In the records below, the relevant part opens with the line containing "RTC pin SQW: A6 -> B15" and closes with the line containing "LINE2 pin GND: none -> GND"; print that part exactly and only, without its pictures.

Source material -

*-*-*

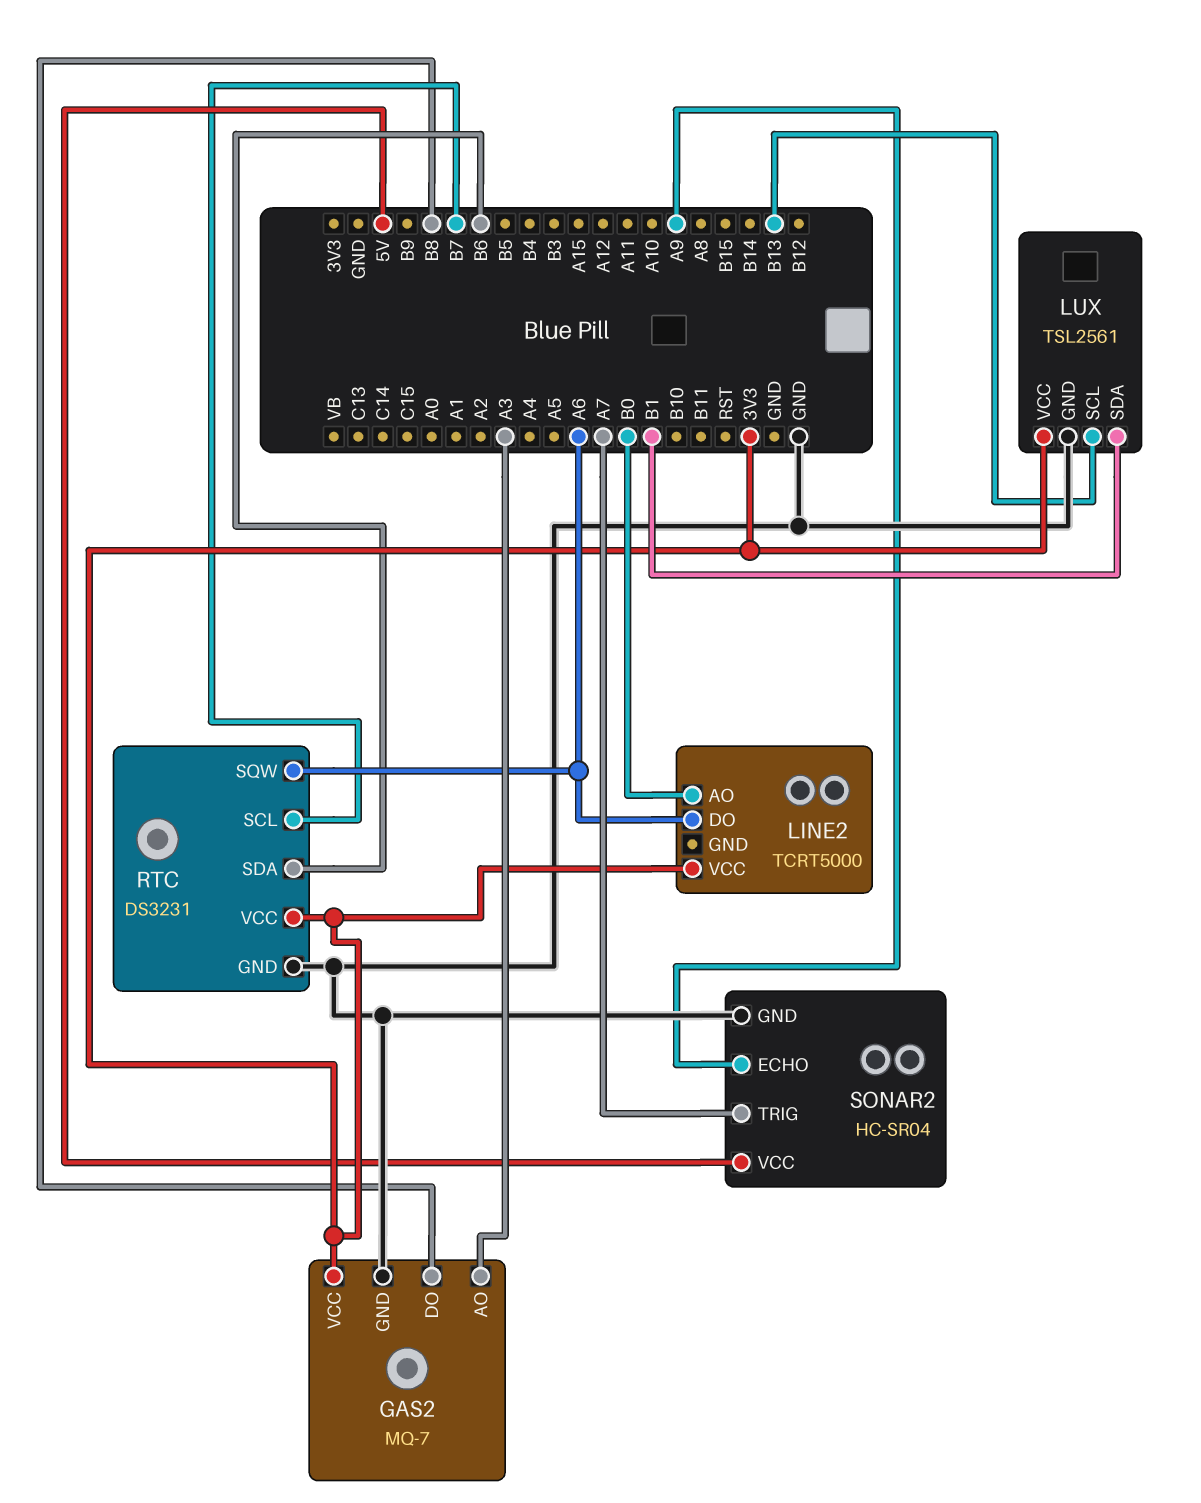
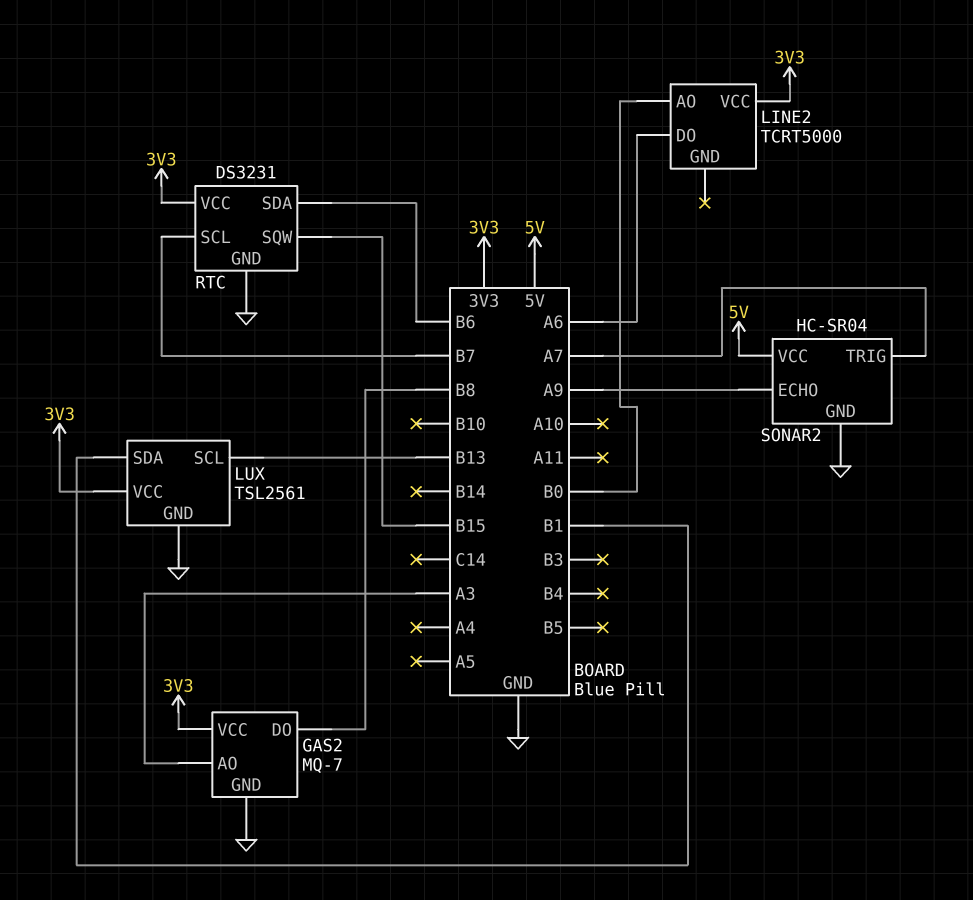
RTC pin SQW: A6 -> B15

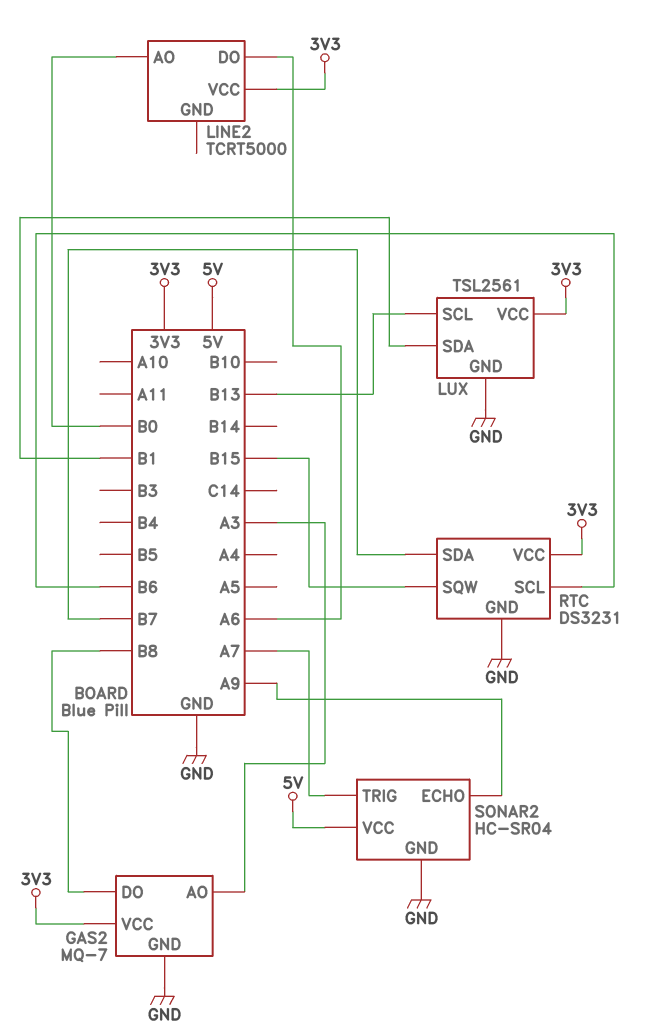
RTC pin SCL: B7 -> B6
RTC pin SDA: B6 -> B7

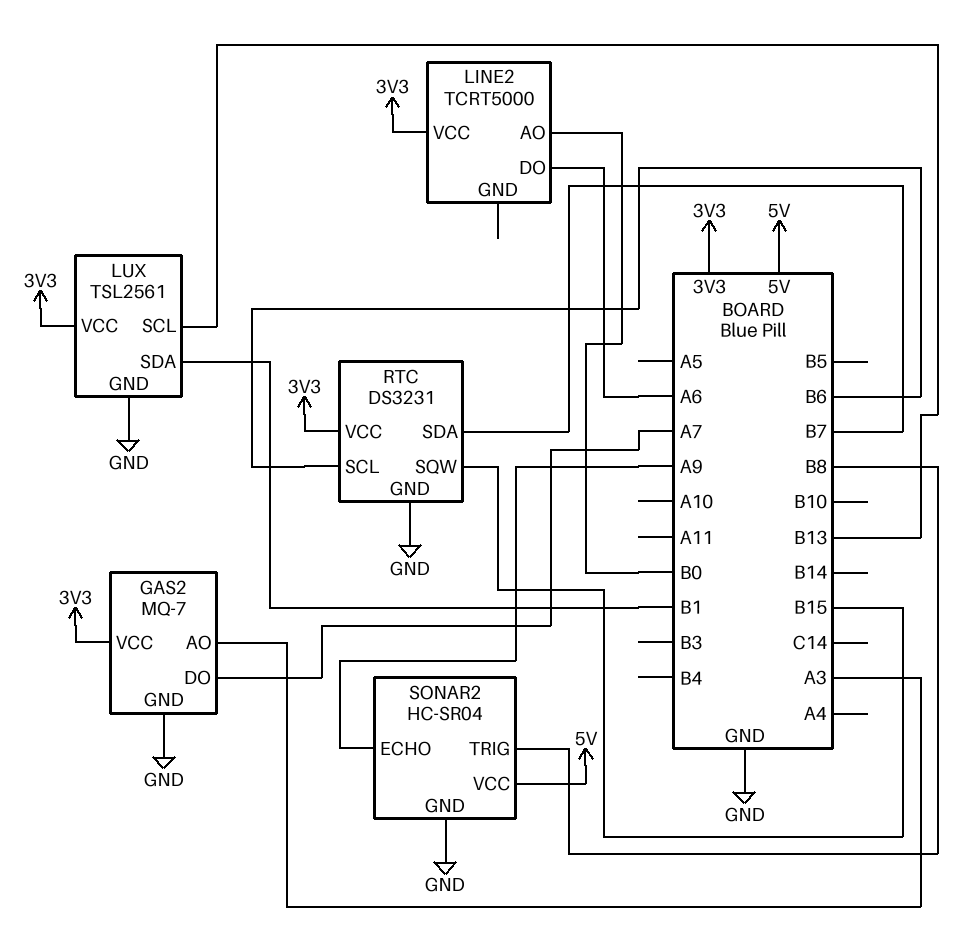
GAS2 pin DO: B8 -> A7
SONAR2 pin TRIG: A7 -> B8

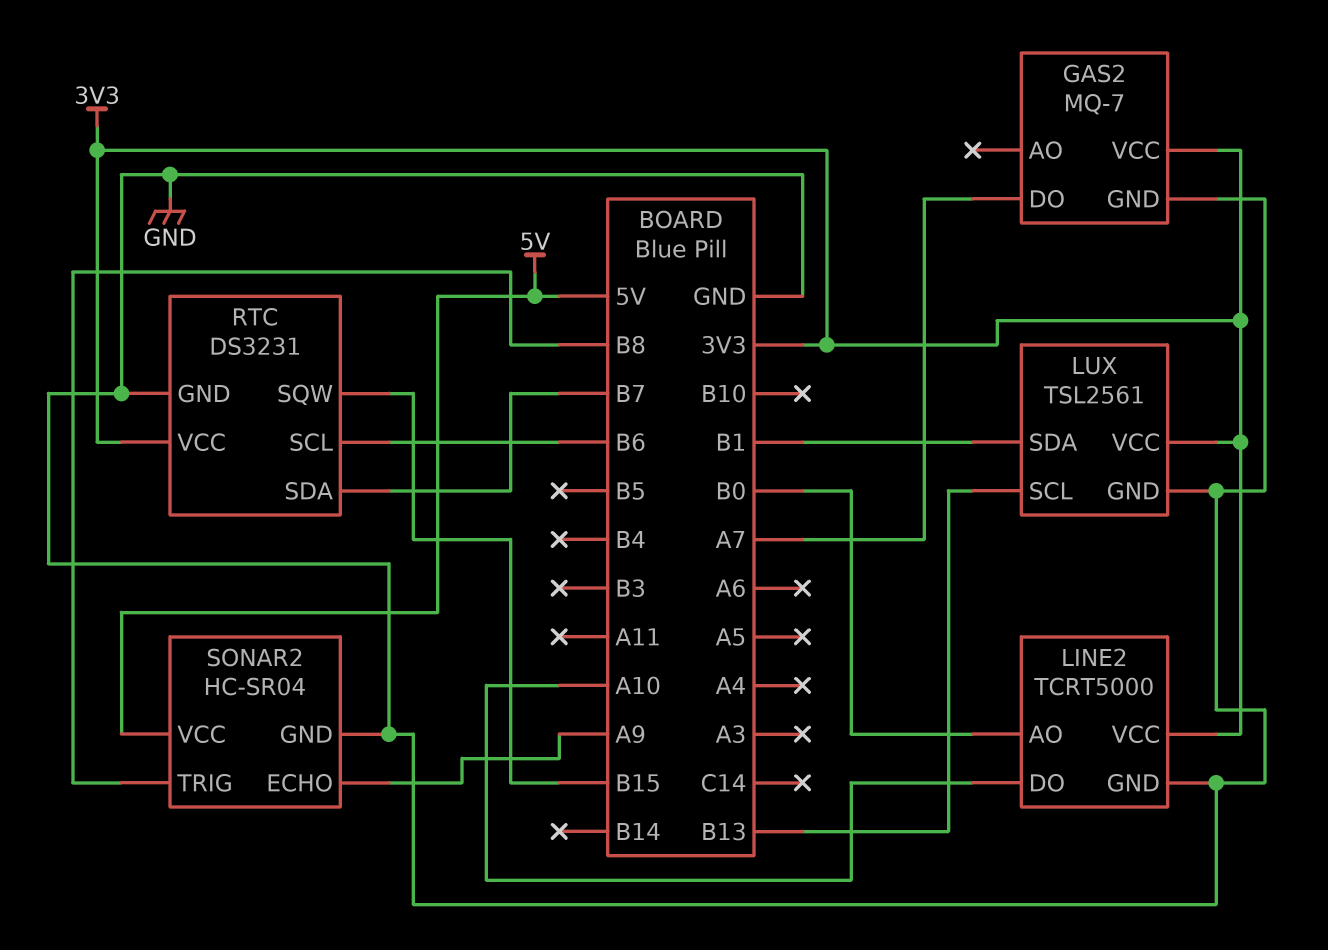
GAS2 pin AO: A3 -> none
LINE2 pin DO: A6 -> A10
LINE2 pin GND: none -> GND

*-*-*

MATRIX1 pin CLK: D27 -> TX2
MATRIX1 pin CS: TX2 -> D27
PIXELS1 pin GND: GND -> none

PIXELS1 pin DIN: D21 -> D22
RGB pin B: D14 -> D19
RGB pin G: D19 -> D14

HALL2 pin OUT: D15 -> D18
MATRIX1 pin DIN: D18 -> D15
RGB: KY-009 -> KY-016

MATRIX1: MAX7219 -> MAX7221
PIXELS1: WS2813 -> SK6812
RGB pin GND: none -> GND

*-*-*

Expected answer -
RTC pin SQW: A6 -> B15

RTC pin SCL: B7 -> B6
RTC pin SDA: B6 -> B7

GAS2 pin DO: B8 -> A7
SONAR2 pin TRIG: A7 -> B8

GAS2 pin AO: A3 -> none
LINE2 pin DO: A6 -> A10
LINE2 pin GND: none -> GND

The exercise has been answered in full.